- _What to do_: Every record here needs to be written out again exactly.

# Start of Dataset entries

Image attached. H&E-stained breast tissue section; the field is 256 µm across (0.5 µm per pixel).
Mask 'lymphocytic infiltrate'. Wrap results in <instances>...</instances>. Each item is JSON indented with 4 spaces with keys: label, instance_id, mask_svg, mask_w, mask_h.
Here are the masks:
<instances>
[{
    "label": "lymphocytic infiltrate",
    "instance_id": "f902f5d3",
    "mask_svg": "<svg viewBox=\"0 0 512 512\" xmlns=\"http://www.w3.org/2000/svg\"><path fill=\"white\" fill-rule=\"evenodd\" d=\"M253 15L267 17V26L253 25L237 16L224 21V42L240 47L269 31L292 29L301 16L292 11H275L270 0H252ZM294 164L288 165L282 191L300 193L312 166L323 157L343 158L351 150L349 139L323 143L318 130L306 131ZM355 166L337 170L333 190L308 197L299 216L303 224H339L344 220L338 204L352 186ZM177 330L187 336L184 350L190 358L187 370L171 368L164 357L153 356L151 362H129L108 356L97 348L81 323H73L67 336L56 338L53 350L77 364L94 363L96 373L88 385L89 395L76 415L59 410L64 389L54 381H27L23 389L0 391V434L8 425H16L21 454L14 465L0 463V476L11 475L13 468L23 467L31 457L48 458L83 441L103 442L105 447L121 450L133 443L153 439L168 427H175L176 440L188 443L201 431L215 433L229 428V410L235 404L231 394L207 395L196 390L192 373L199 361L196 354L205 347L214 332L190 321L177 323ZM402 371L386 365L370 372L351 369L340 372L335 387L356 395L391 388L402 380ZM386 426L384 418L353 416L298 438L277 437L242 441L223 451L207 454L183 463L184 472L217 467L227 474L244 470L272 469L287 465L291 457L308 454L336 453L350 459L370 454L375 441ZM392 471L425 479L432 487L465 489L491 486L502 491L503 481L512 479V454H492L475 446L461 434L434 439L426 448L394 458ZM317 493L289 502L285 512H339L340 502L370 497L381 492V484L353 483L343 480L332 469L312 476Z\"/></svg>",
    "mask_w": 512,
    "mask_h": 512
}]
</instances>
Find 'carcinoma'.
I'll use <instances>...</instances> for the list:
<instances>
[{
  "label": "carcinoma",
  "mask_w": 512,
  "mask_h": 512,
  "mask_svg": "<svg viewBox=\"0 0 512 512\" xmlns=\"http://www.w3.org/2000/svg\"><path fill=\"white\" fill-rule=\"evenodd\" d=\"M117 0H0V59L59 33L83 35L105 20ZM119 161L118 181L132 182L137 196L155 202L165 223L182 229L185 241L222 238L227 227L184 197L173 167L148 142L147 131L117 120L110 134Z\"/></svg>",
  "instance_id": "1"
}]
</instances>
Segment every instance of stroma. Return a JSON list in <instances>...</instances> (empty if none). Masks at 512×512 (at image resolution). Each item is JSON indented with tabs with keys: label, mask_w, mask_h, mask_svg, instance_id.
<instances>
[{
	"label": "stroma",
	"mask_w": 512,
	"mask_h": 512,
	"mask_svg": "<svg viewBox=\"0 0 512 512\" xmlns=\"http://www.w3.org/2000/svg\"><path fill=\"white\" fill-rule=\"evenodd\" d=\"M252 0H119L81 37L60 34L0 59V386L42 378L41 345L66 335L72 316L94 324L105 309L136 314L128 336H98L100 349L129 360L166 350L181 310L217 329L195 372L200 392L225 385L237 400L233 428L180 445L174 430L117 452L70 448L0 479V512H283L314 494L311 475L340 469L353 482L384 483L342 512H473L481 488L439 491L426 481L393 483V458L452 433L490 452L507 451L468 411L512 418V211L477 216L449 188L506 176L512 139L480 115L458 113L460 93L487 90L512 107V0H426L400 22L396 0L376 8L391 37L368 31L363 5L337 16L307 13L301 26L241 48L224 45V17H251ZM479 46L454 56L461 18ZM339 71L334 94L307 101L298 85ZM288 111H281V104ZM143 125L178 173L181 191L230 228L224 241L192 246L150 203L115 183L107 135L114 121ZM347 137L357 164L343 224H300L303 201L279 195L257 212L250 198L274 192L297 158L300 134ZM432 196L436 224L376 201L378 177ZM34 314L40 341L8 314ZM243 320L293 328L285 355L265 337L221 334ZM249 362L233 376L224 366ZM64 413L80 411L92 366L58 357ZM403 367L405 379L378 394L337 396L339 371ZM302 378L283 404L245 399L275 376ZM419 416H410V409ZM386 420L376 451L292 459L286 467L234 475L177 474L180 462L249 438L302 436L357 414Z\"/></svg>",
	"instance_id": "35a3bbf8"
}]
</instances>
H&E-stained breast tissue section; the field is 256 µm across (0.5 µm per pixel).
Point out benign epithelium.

# End of Dataset entries

- _Task result_:
Image attached. H&E-stained breast tissue section; the field is 256 µm across (0.5 µm per pixel).
Mask 'lymphocytic infiltrate'. Wrap results in <instances>...</instances>. Each item is JSON indented with 4 spaces with keys: label, instance_id, mask_svg, mask_w, mask_h.
Here are the masks:
<instances>
[{
    "label": "lymphocytic infiltrate",
    "instance_id": "f902f5d3",
    "mask_svg": "<svg viewBox=\"0 0 512 512\" xmlns=\"http://www.w3.org/2000/svg\"><path fill=\"white\" fill-rule=\"evenodd\" d=\"M253 15L267 17V26L253 25L237 16L224 21V42L240 47L269 31L292 29L301 16L292 11H275L270 0H252ZM294 164L288 165L282 191L300 193L312 166L323 157L343 158L351 150L349 139L323 143L318 130L306 131ZM355 166L337 170L333 190L308 197L299 216L303 224H339L344 220L338 204L352 186ZM177 330L187 336L184 350L190 358L187 370L171 368L164 357L153 356L151 362H129L108 356L97 348L81 323H73L67 336L56 338L53 350L77 364L94 363L96 373L88 385L89 395L76 415L59 410L64 389L54 381H27L23 389L0 391V434L8 425H16L21 454L14 465L0 463V476L11 475L13 468L23 467L31 457L48 458L83 441L103 442L105 447L121 450L133 443L153 439L168 427H175L176 440L188 443L201 431L215 433L229 428V410L235 404L231 394L207 395L196 390L192 373L199 361L196 354L205 347L214 332L190 321L177 323ZM402 371L386 365L370 372L351 369L340 372L335 387L356 395L391 388L402 380ZM386 426L384 418L353 416L298 438L277 437L242 441L223 451L207 454L183 463L184 472L217 467L227 474L244 470L272 469L287 465L291 457L308 454L336 453L350 459L370 454L375 441ZM392 471L425 479L432 487L465 489L491 486L502 491L503 481L512 479V454H492L475 446L461 434L434 439L426 448L394 458ZM317 493L289 502L285 512H339L340 502L370 497L381 492V484L353 483L343 480L332 469L312 476Z\"/></svg>",
    "mask_w": 512,
    "mask_h": 512
}]
</instances>
Find 'carcinoma'.
I'll use <instances>...</instances> for the list:
<instances>
[{
  "label": "carcinoma",
  "mask_w": 512,
  "mask_h": 512,
  "mask_svg": "<svg viewBox=\"0 0 512 512\" xmlns=\"http://www.w3.org/2000/svg\"><path fill=\"white\" fill-rule=\"evenodd\" d=\"M117 0H0V59L59 33L83 35L105 20ZM119 161L118 181L132 182L137 196L155 202L165 223L182 229L185 241L222 238L227 227L184 197L173 167L148 142L147 131L117 120L110 134Z\"/></svg>",
  "instance_id": "1"
}]
</instances>
Segment every instance of stroma. Return a JSON list in <instances>...</instances> (empty if none). Masks at 512×512 (at image resolution). Each item is JSON indented with tabs with keys: label, mask_w, mask_h, mask_svg, instance_id.
<instances>
[{
	"label": "stroma",
	"mask_w": 512,
	"mask_h": 512,
	"mask_svg": "<svg viewBox=\"0 0 512 512\" xmlns=\"http://www.w3.org/2000/svg\"><path fill=\"white\" fill-rule=\"evenodd\" d=\"M252 0H119L81 37L60 34L0 59V386L42 378L41 345L66 335L72 316L94 324L105 309L136 314L128 336H98L100 349L129 360L166 350L181 310L217 329L195 372L200 392L225 385L237 400L233 428L180 445L174 430L117 452L70 448L0 479V512H283L314 494L311 475L340 469L353 482L384 483L342 512H473L481 488L439 491L426 481L393 483V458L452 433L490 452L507 451L468 411L512 418V211L477 216L449 188L506 176L512 139L480 115L458 113L460 93L487 90L512 107V0H426L400 22L396 0L376 8L391 37L368 31L363 5L337 16L307 13L301 26L241 48L224 45V17H251ZM479 46L454 56L461 18ZM339 71L334 94L307 101L298 85ZM288 111H281V104ZM143 125L178 173L181 191L230 228L224 241L192 246L150 203L115 183L107 135L114 121ZM347 137L357 164L343 224H300L303 201L279 195L257 212L250 198L274 192L297 158L300 134ZM432 196L436 224L376 201L378 177ZM34 314L40 341L8 314ZM243 320L293 328L285 355L265 337L221 334ZM249 362L233 376L224 366ZM64 413L80 411L92 366L58 357ZM403 367L405 379L378 394L337 396L339 371ZM302 378L283 404L245 399L275 376ZM419 416H410V409ZM386 420L376 451L292 459L286 467L234 475L177 474L180 462L249 438L302 436L357 414Z\"/></svg>",
	"instance_id": "35a3bbf8"
}]
</instances>
H&E-stained breast tissue section; the field is 256 µm across (0.5 µm per pixel).
Point out benign epithelium.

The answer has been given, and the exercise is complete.